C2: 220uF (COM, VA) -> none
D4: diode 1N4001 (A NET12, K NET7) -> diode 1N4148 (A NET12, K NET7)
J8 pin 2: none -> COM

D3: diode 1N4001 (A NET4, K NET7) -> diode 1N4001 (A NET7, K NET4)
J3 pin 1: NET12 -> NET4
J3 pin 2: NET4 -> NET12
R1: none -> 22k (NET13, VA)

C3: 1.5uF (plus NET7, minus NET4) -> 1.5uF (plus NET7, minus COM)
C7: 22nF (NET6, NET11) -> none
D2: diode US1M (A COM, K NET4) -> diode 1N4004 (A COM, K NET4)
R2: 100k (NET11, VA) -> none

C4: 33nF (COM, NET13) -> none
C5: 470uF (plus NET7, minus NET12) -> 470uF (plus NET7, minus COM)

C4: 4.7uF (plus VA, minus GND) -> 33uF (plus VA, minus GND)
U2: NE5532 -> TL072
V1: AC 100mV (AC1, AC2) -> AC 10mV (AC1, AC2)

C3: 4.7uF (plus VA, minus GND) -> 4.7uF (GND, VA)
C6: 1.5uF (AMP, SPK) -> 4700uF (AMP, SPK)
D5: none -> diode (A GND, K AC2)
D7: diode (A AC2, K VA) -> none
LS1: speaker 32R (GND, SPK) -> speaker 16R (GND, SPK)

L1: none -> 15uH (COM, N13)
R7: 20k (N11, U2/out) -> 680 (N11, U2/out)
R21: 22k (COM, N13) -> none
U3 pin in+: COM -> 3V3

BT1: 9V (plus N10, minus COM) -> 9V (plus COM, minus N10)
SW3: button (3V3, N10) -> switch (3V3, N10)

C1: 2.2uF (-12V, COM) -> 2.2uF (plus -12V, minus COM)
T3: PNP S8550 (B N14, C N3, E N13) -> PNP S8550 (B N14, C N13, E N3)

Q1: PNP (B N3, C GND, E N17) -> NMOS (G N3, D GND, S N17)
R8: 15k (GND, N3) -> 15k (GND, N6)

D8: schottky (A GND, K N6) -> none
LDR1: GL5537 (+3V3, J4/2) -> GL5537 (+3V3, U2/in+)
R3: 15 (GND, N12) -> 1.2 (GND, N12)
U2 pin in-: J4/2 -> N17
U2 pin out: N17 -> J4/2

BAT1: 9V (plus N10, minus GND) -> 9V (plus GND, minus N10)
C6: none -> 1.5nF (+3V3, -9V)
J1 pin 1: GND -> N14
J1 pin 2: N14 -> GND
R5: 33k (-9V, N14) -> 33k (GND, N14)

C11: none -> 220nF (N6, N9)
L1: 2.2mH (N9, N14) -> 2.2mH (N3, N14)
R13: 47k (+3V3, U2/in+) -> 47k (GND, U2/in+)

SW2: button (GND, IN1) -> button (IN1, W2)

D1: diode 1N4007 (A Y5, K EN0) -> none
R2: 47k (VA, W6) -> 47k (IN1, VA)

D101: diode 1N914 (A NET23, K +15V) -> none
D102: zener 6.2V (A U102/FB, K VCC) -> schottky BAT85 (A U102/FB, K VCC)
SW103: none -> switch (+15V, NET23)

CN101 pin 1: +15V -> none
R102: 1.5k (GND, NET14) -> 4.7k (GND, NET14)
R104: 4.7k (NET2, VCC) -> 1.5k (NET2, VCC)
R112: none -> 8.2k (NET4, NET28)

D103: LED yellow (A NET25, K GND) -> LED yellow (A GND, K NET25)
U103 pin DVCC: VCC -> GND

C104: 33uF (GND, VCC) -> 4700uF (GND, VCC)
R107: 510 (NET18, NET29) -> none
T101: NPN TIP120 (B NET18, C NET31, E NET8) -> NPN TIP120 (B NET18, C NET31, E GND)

=-=-=-=-=

> What you will do: Take the data above and reproduce it exactly.

> Answer below:
C2: 220uF (COM, VA) -> none
D4: diode 1N4001 (A NET12, K NET7) -> diode 1N4148 (A NET12, K NET7)
J8 pin 2: none -> COM

D3: diode 1N4001 (A NET4, K NET7) -> diode 1N4001 (A NET7, K NET4)
J3 pin 1: NET12 -> NET4
J3 pin 2: NET4 -> NET12
R1: none -> 22k (NET13, VA)

C3: 1.5uF (plus NET7, minus NET4) -> 1.5uF (plus NET7, minus COM)
C7: 22nF (NET6, NET11) -> none
D2: diode US1M (A COM, K NET4) -> diode 1N4004 (A COM, K NET4)
R2: 100k (NET11, VA) -> none

C4: 33nF (COM, NET13) -> none
C5: 470uF (plus NET7, minus NET12) -> 470uF (plus NET7, minus COM)

C4: 4.7uF (plus VA, minus GND) -> 33uF (plus VA, minus GND)
U2: NE5532 -> TL072
V1: AC 100mV (AC1, AC2) -> AC 10mV (AC1, AC2)

C3: 4.7uF (plus VA, minus GND) -> 4.7uF (GND, VA)
C6: 1.5uF (AMP, SPK) -> 4700uF (AMP, SPK)
D5: none -> diode (A GND, K AC2)
D7: diode (A AC2, K VA) -> none
LS1: speaker 32R (GND, SPK) -> speaker 16R (GND, SPK)

L1: none -> 15uH (COM, N13)
R7: 20k (N11, U2/out) -> 680 (N11, U2/out)
R21: 22k (COM, N13) -> none
U3 pin in+: COM -> 3V3

BT1: 9V (plus N10, minus COM) -> 9V (plus COM, minus N10)
SW3: button (3V3, N10) -> switch (3V3, N10)

C1: 2.2uF (-12V, COM) -> 2.2uF (plus -12V, minus COM)
T3: PNP S8550 (B N14, C N3, E N13) -> PNP S8550 (B N14, C N13, E N3)

Q1: PNP (B N3, C GND, E N17) -> NMOS (G N3, D GND, S N17)
R8: 15k (GND, N3) -> 15k (GND, N6)

D8: schottky (A GND, K N6) -> none
LDR1: GL5537 (+3V3, J4/2) -> GL5537 (+3V3, U2/in+)
R3: 15 (GND, N12) -> 1.2 (GND, N12)
U2 pin in-: J4/2 -> N17
U2 pin out: N17 -> J4/2

BAT1: 9V (plus N10, minus GND) -> 9V (plus GND, minus N10)
C6: none -> 1.5nF (+3V3, -9V)
J1 pin 1: GND -> N14
J1 pin 2: N14 -> GND
R5: 33k (-9V, N14) -> 33k (GND, N14)

C11: none -> 220nF (N6, N9)
L1: 2.2mH (N9, N14) -> 2.2mH (N3, N14)
R13: 47k (+3V3, U2/in+) -> 47k (GND, U2/in+)

SW2: button (GND, IN1) -> button (IN1, W2)

D1: diode 1N4007 (A Y5, K EN0) -> none
R2: 47k (VA, W6) -> 47k (IN1, VA)

D101: diode 1N914 (A NET23, K +15V) -> none
D102: zener 6.2V (A U102/FB, K VCC) -> schottky BAT85 (A U102/FB, K VCC)
SW103: none -> switch (+15V, NET23)

CN101 pin 1: +15V -> none
R102: 1.5k (GND, NET14) -> 4.7k (GND, NET14)
R104: 4.7k (NET2, VCC) -> 1.5k (NET2, VCC)
R112: none -> 8.2k (NET4, NET28)

D103: LED yellow (A NET25, K GND) -> LED yellow (A GND, K NET25)
U103 pin DVCC: VCC -> GND

C104: 33uF (GND, VCC) -> 4700uF (GND, VCC)
R107: 510 (NET18, NET29) -> none
T101: NPN TIP120 (B NET18, C NET31, E NET8) -> NPN TIP120 (B NET18, C NET31, E GND)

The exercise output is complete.